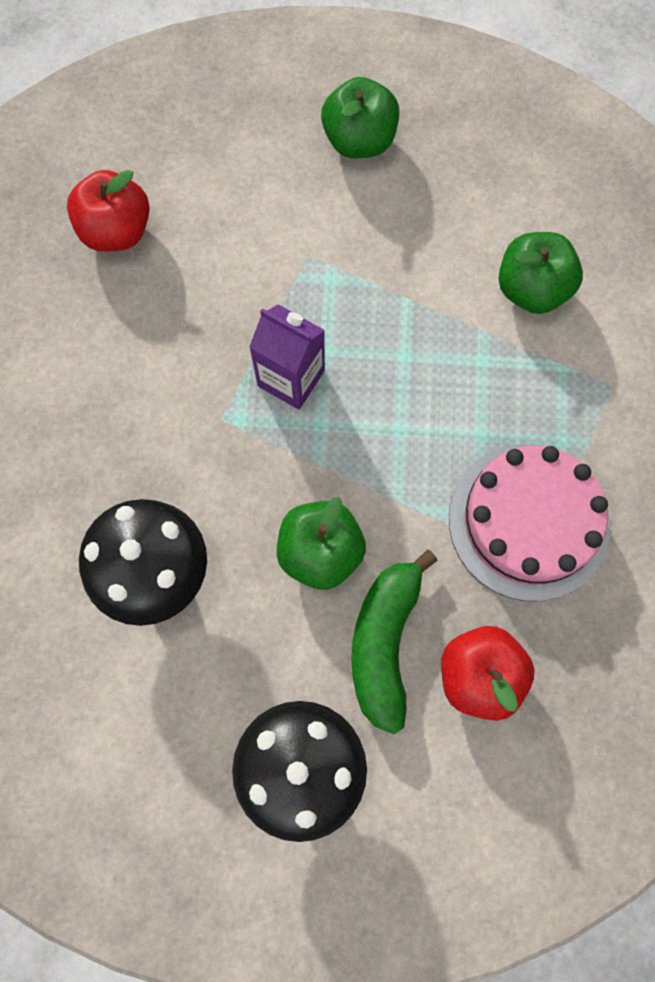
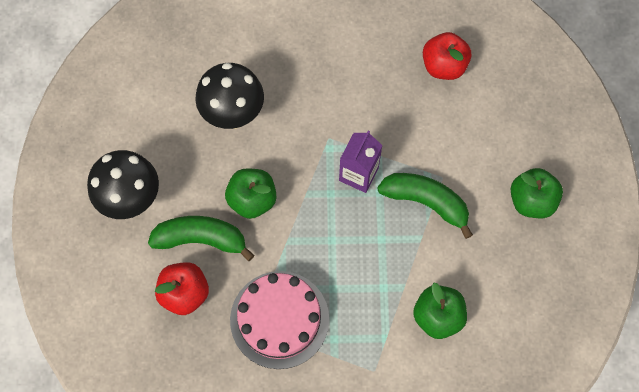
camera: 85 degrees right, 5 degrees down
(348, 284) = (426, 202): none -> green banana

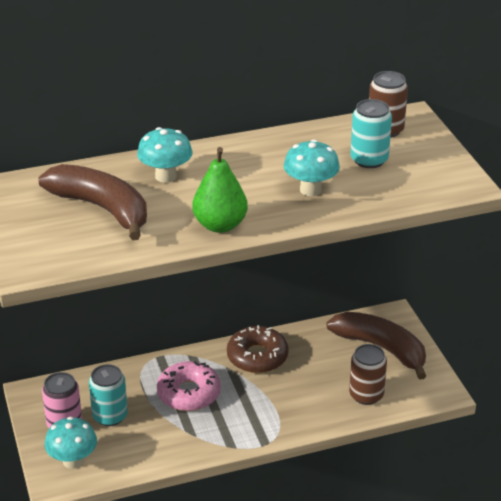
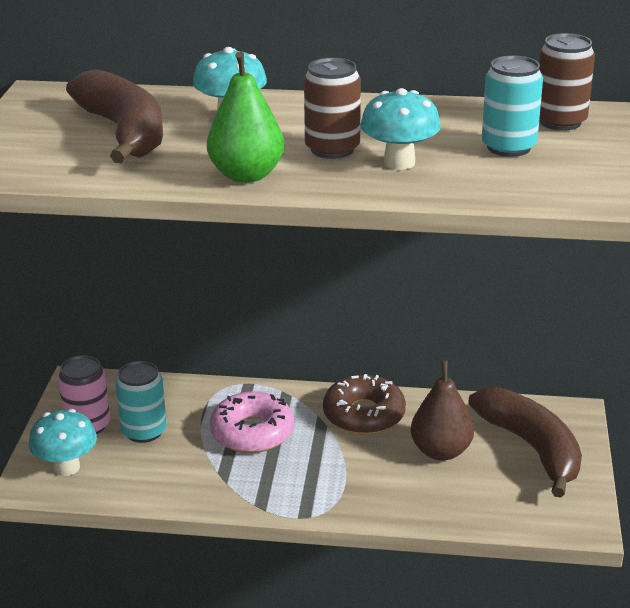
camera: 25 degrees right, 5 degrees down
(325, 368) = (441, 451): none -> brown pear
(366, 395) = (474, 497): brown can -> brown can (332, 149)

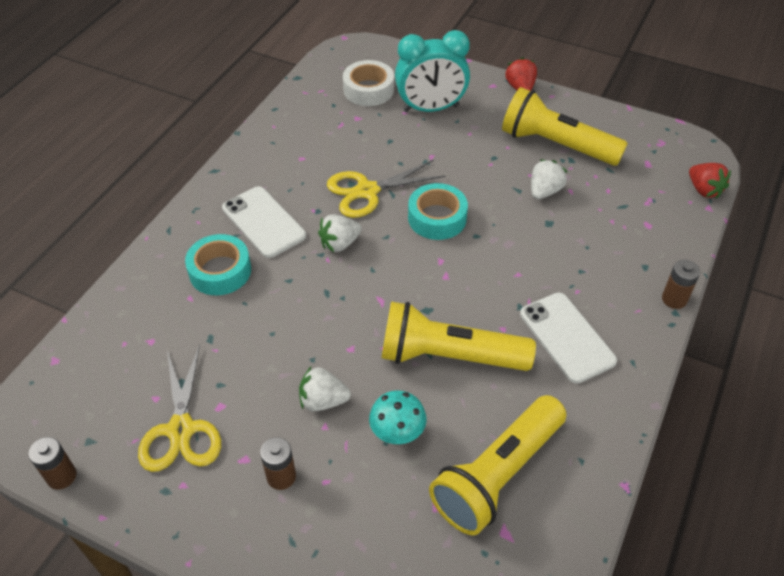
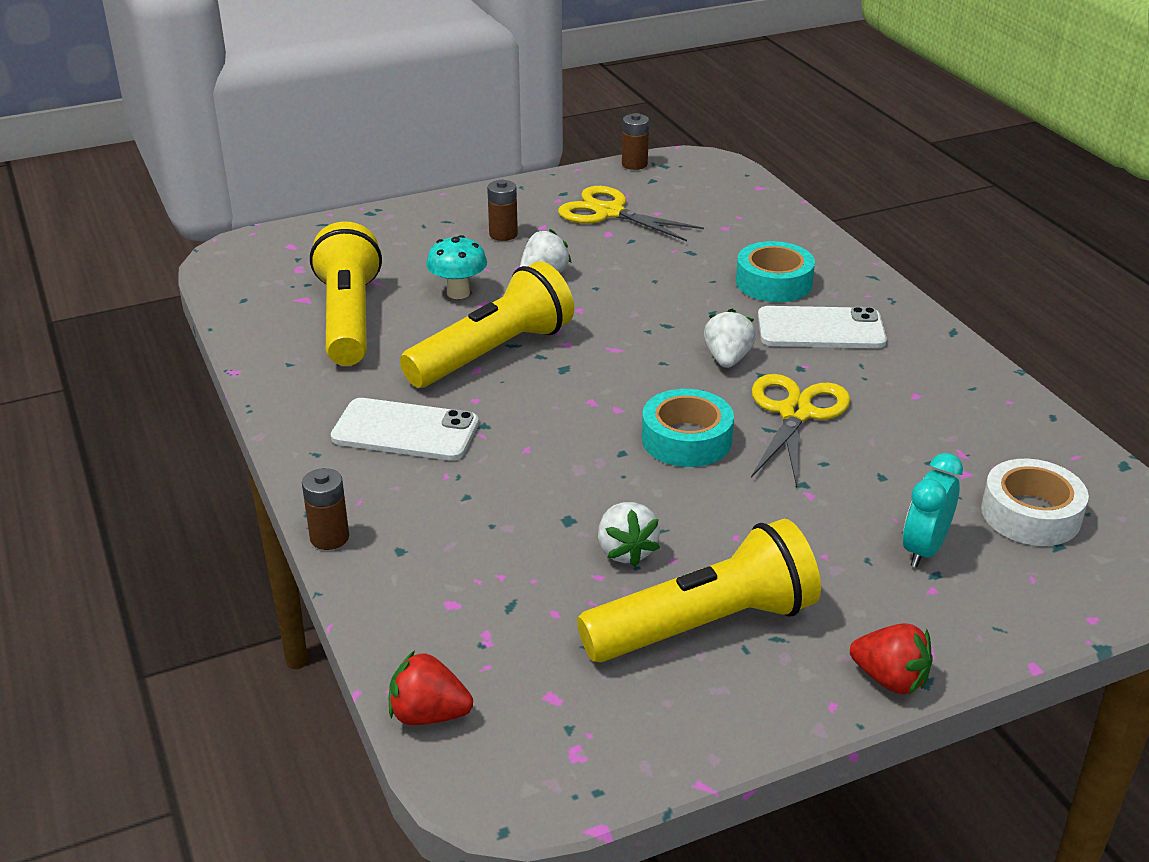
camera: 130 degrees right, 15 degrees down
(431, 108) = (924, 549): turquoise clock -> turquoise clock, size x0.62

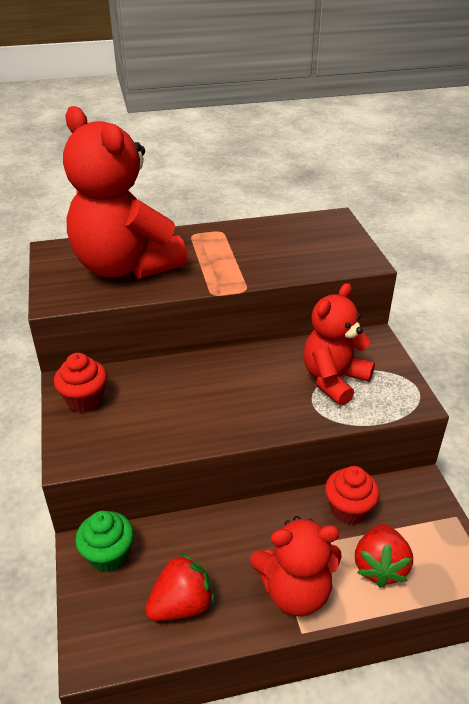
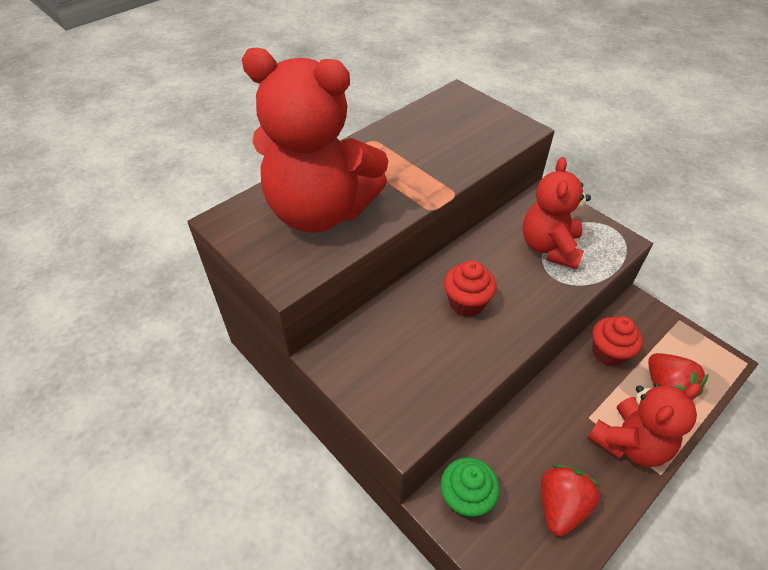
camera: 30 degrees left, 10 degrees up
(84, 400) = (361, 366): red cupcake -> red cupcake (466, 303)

········

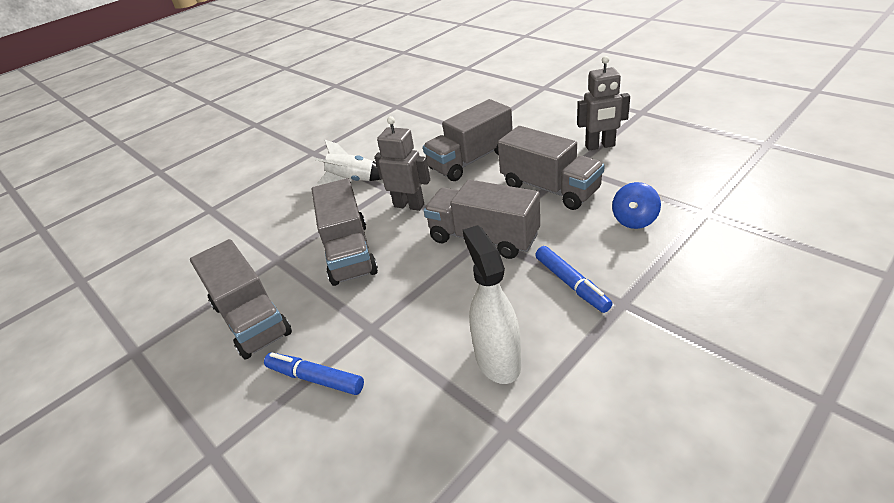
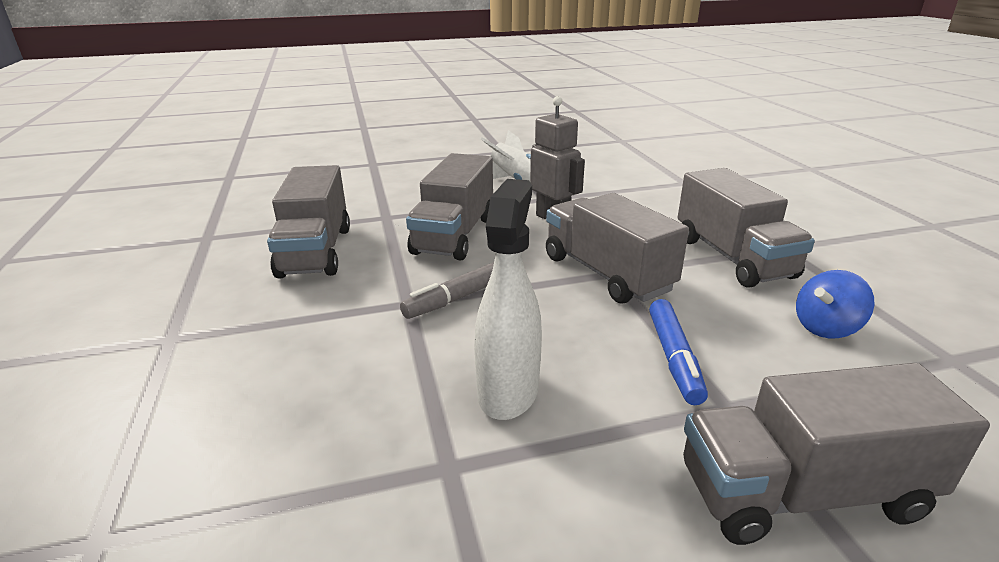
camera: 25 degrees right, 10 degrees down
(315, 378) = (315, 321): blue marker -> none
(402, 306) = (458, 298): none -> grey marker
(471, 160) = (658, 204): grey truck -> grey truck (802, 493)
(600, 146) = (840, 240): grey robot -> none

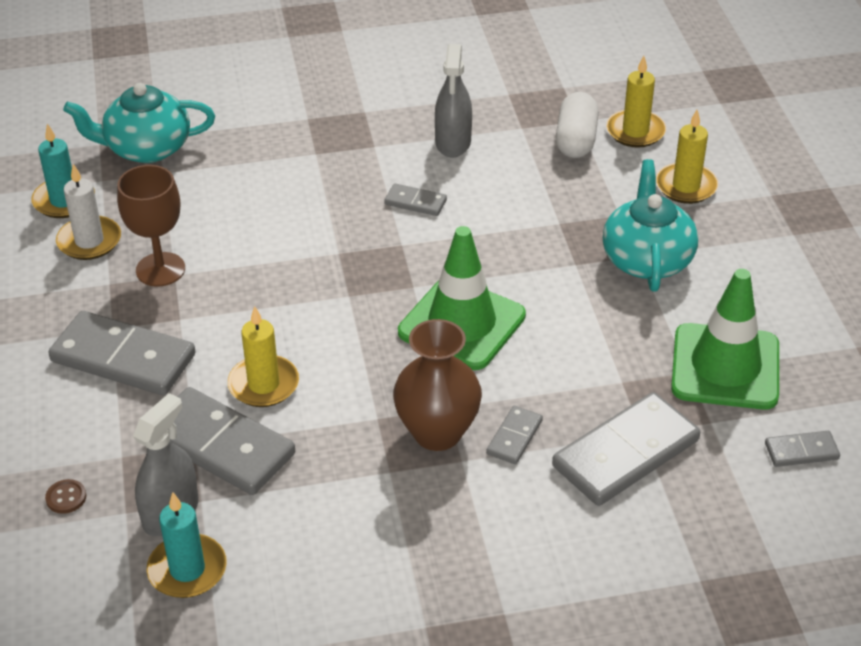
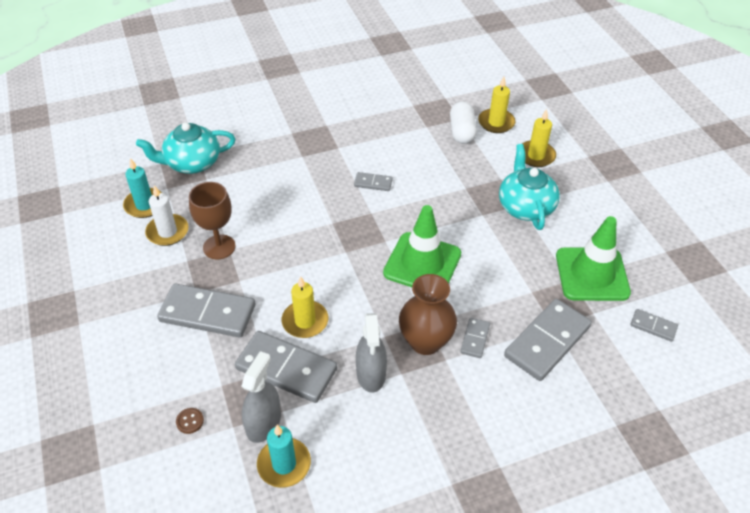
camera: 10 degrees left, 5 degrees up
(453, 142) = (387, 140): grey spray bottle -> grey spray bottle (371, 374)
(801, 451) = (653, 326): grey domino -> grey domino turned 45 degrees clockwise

········

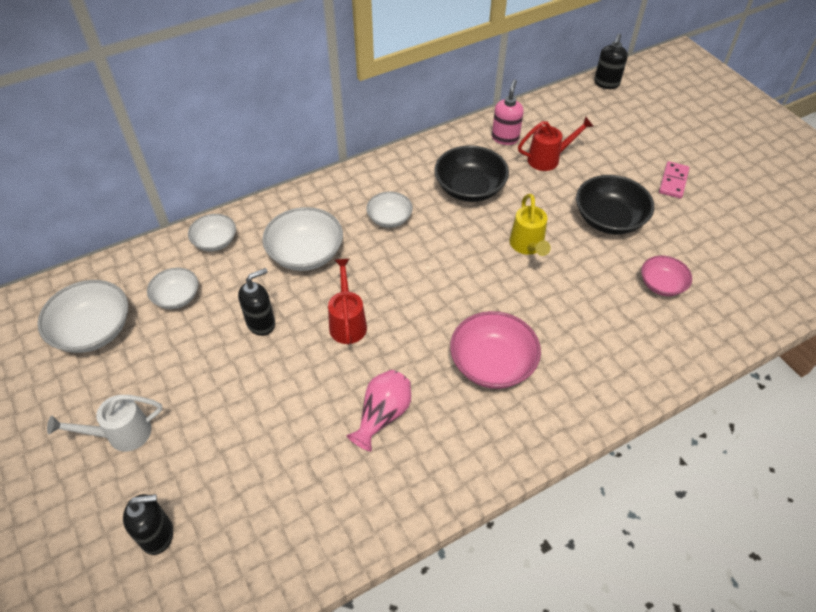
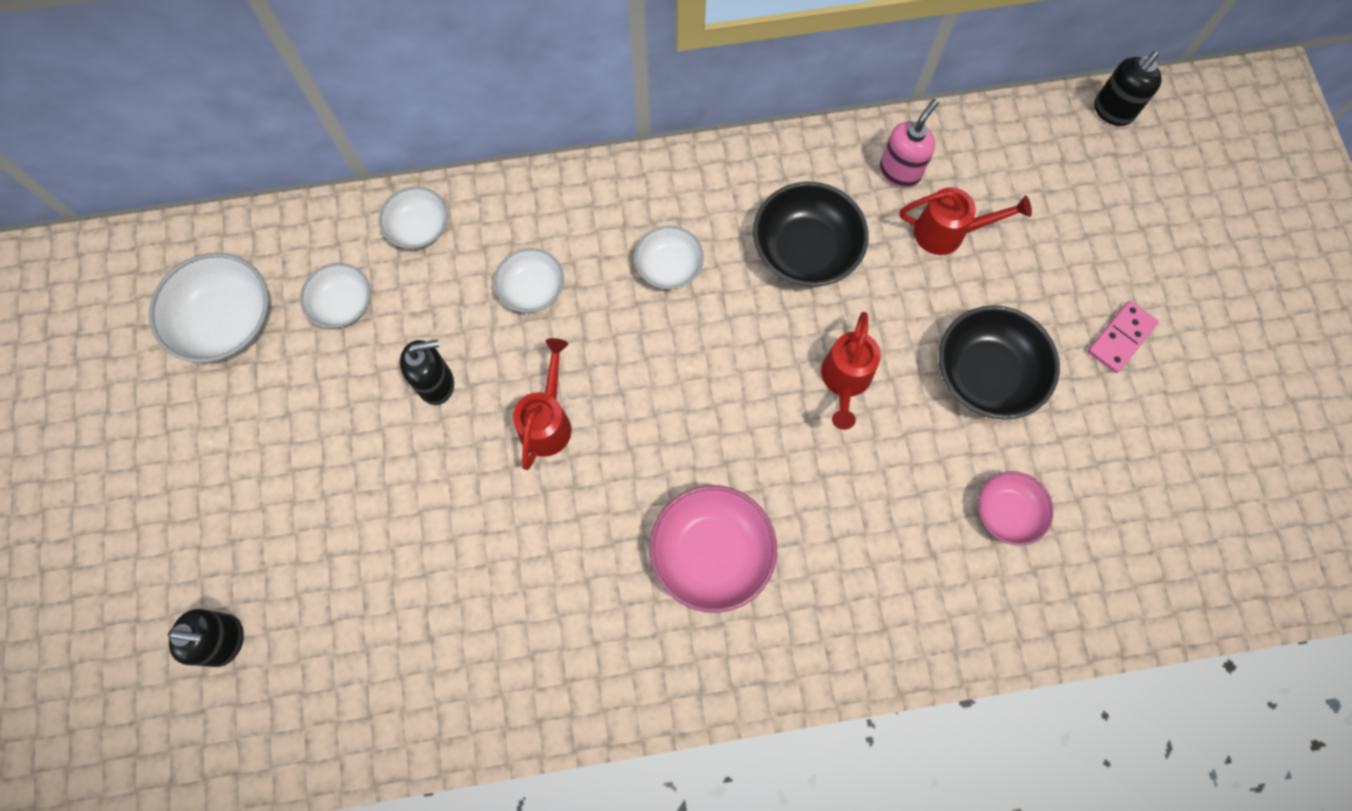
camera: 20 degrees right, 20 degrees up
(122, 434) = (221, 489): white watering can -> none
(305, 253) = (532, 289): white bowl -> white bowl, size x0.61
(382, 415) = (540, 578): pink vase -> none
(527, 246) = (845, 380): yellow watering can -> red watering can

········

**WHAT YOU ARE ASKED TO DO:**
Print an exact copy of the lines above, from the one containing "(431, 108) = (924, 549): turquoise" through the one containing "(84, 400) = (361, 366): red", and leave out the pictures.

**TASK RESPONSE:**
(431, 108) = (924, 549): turquoise clock -> turquoise clock, size x0.62

camera: 30 degrees left, 10 degrees up
(84, 400) = (361, 366): red cupcake -> red cupcake (466, 303)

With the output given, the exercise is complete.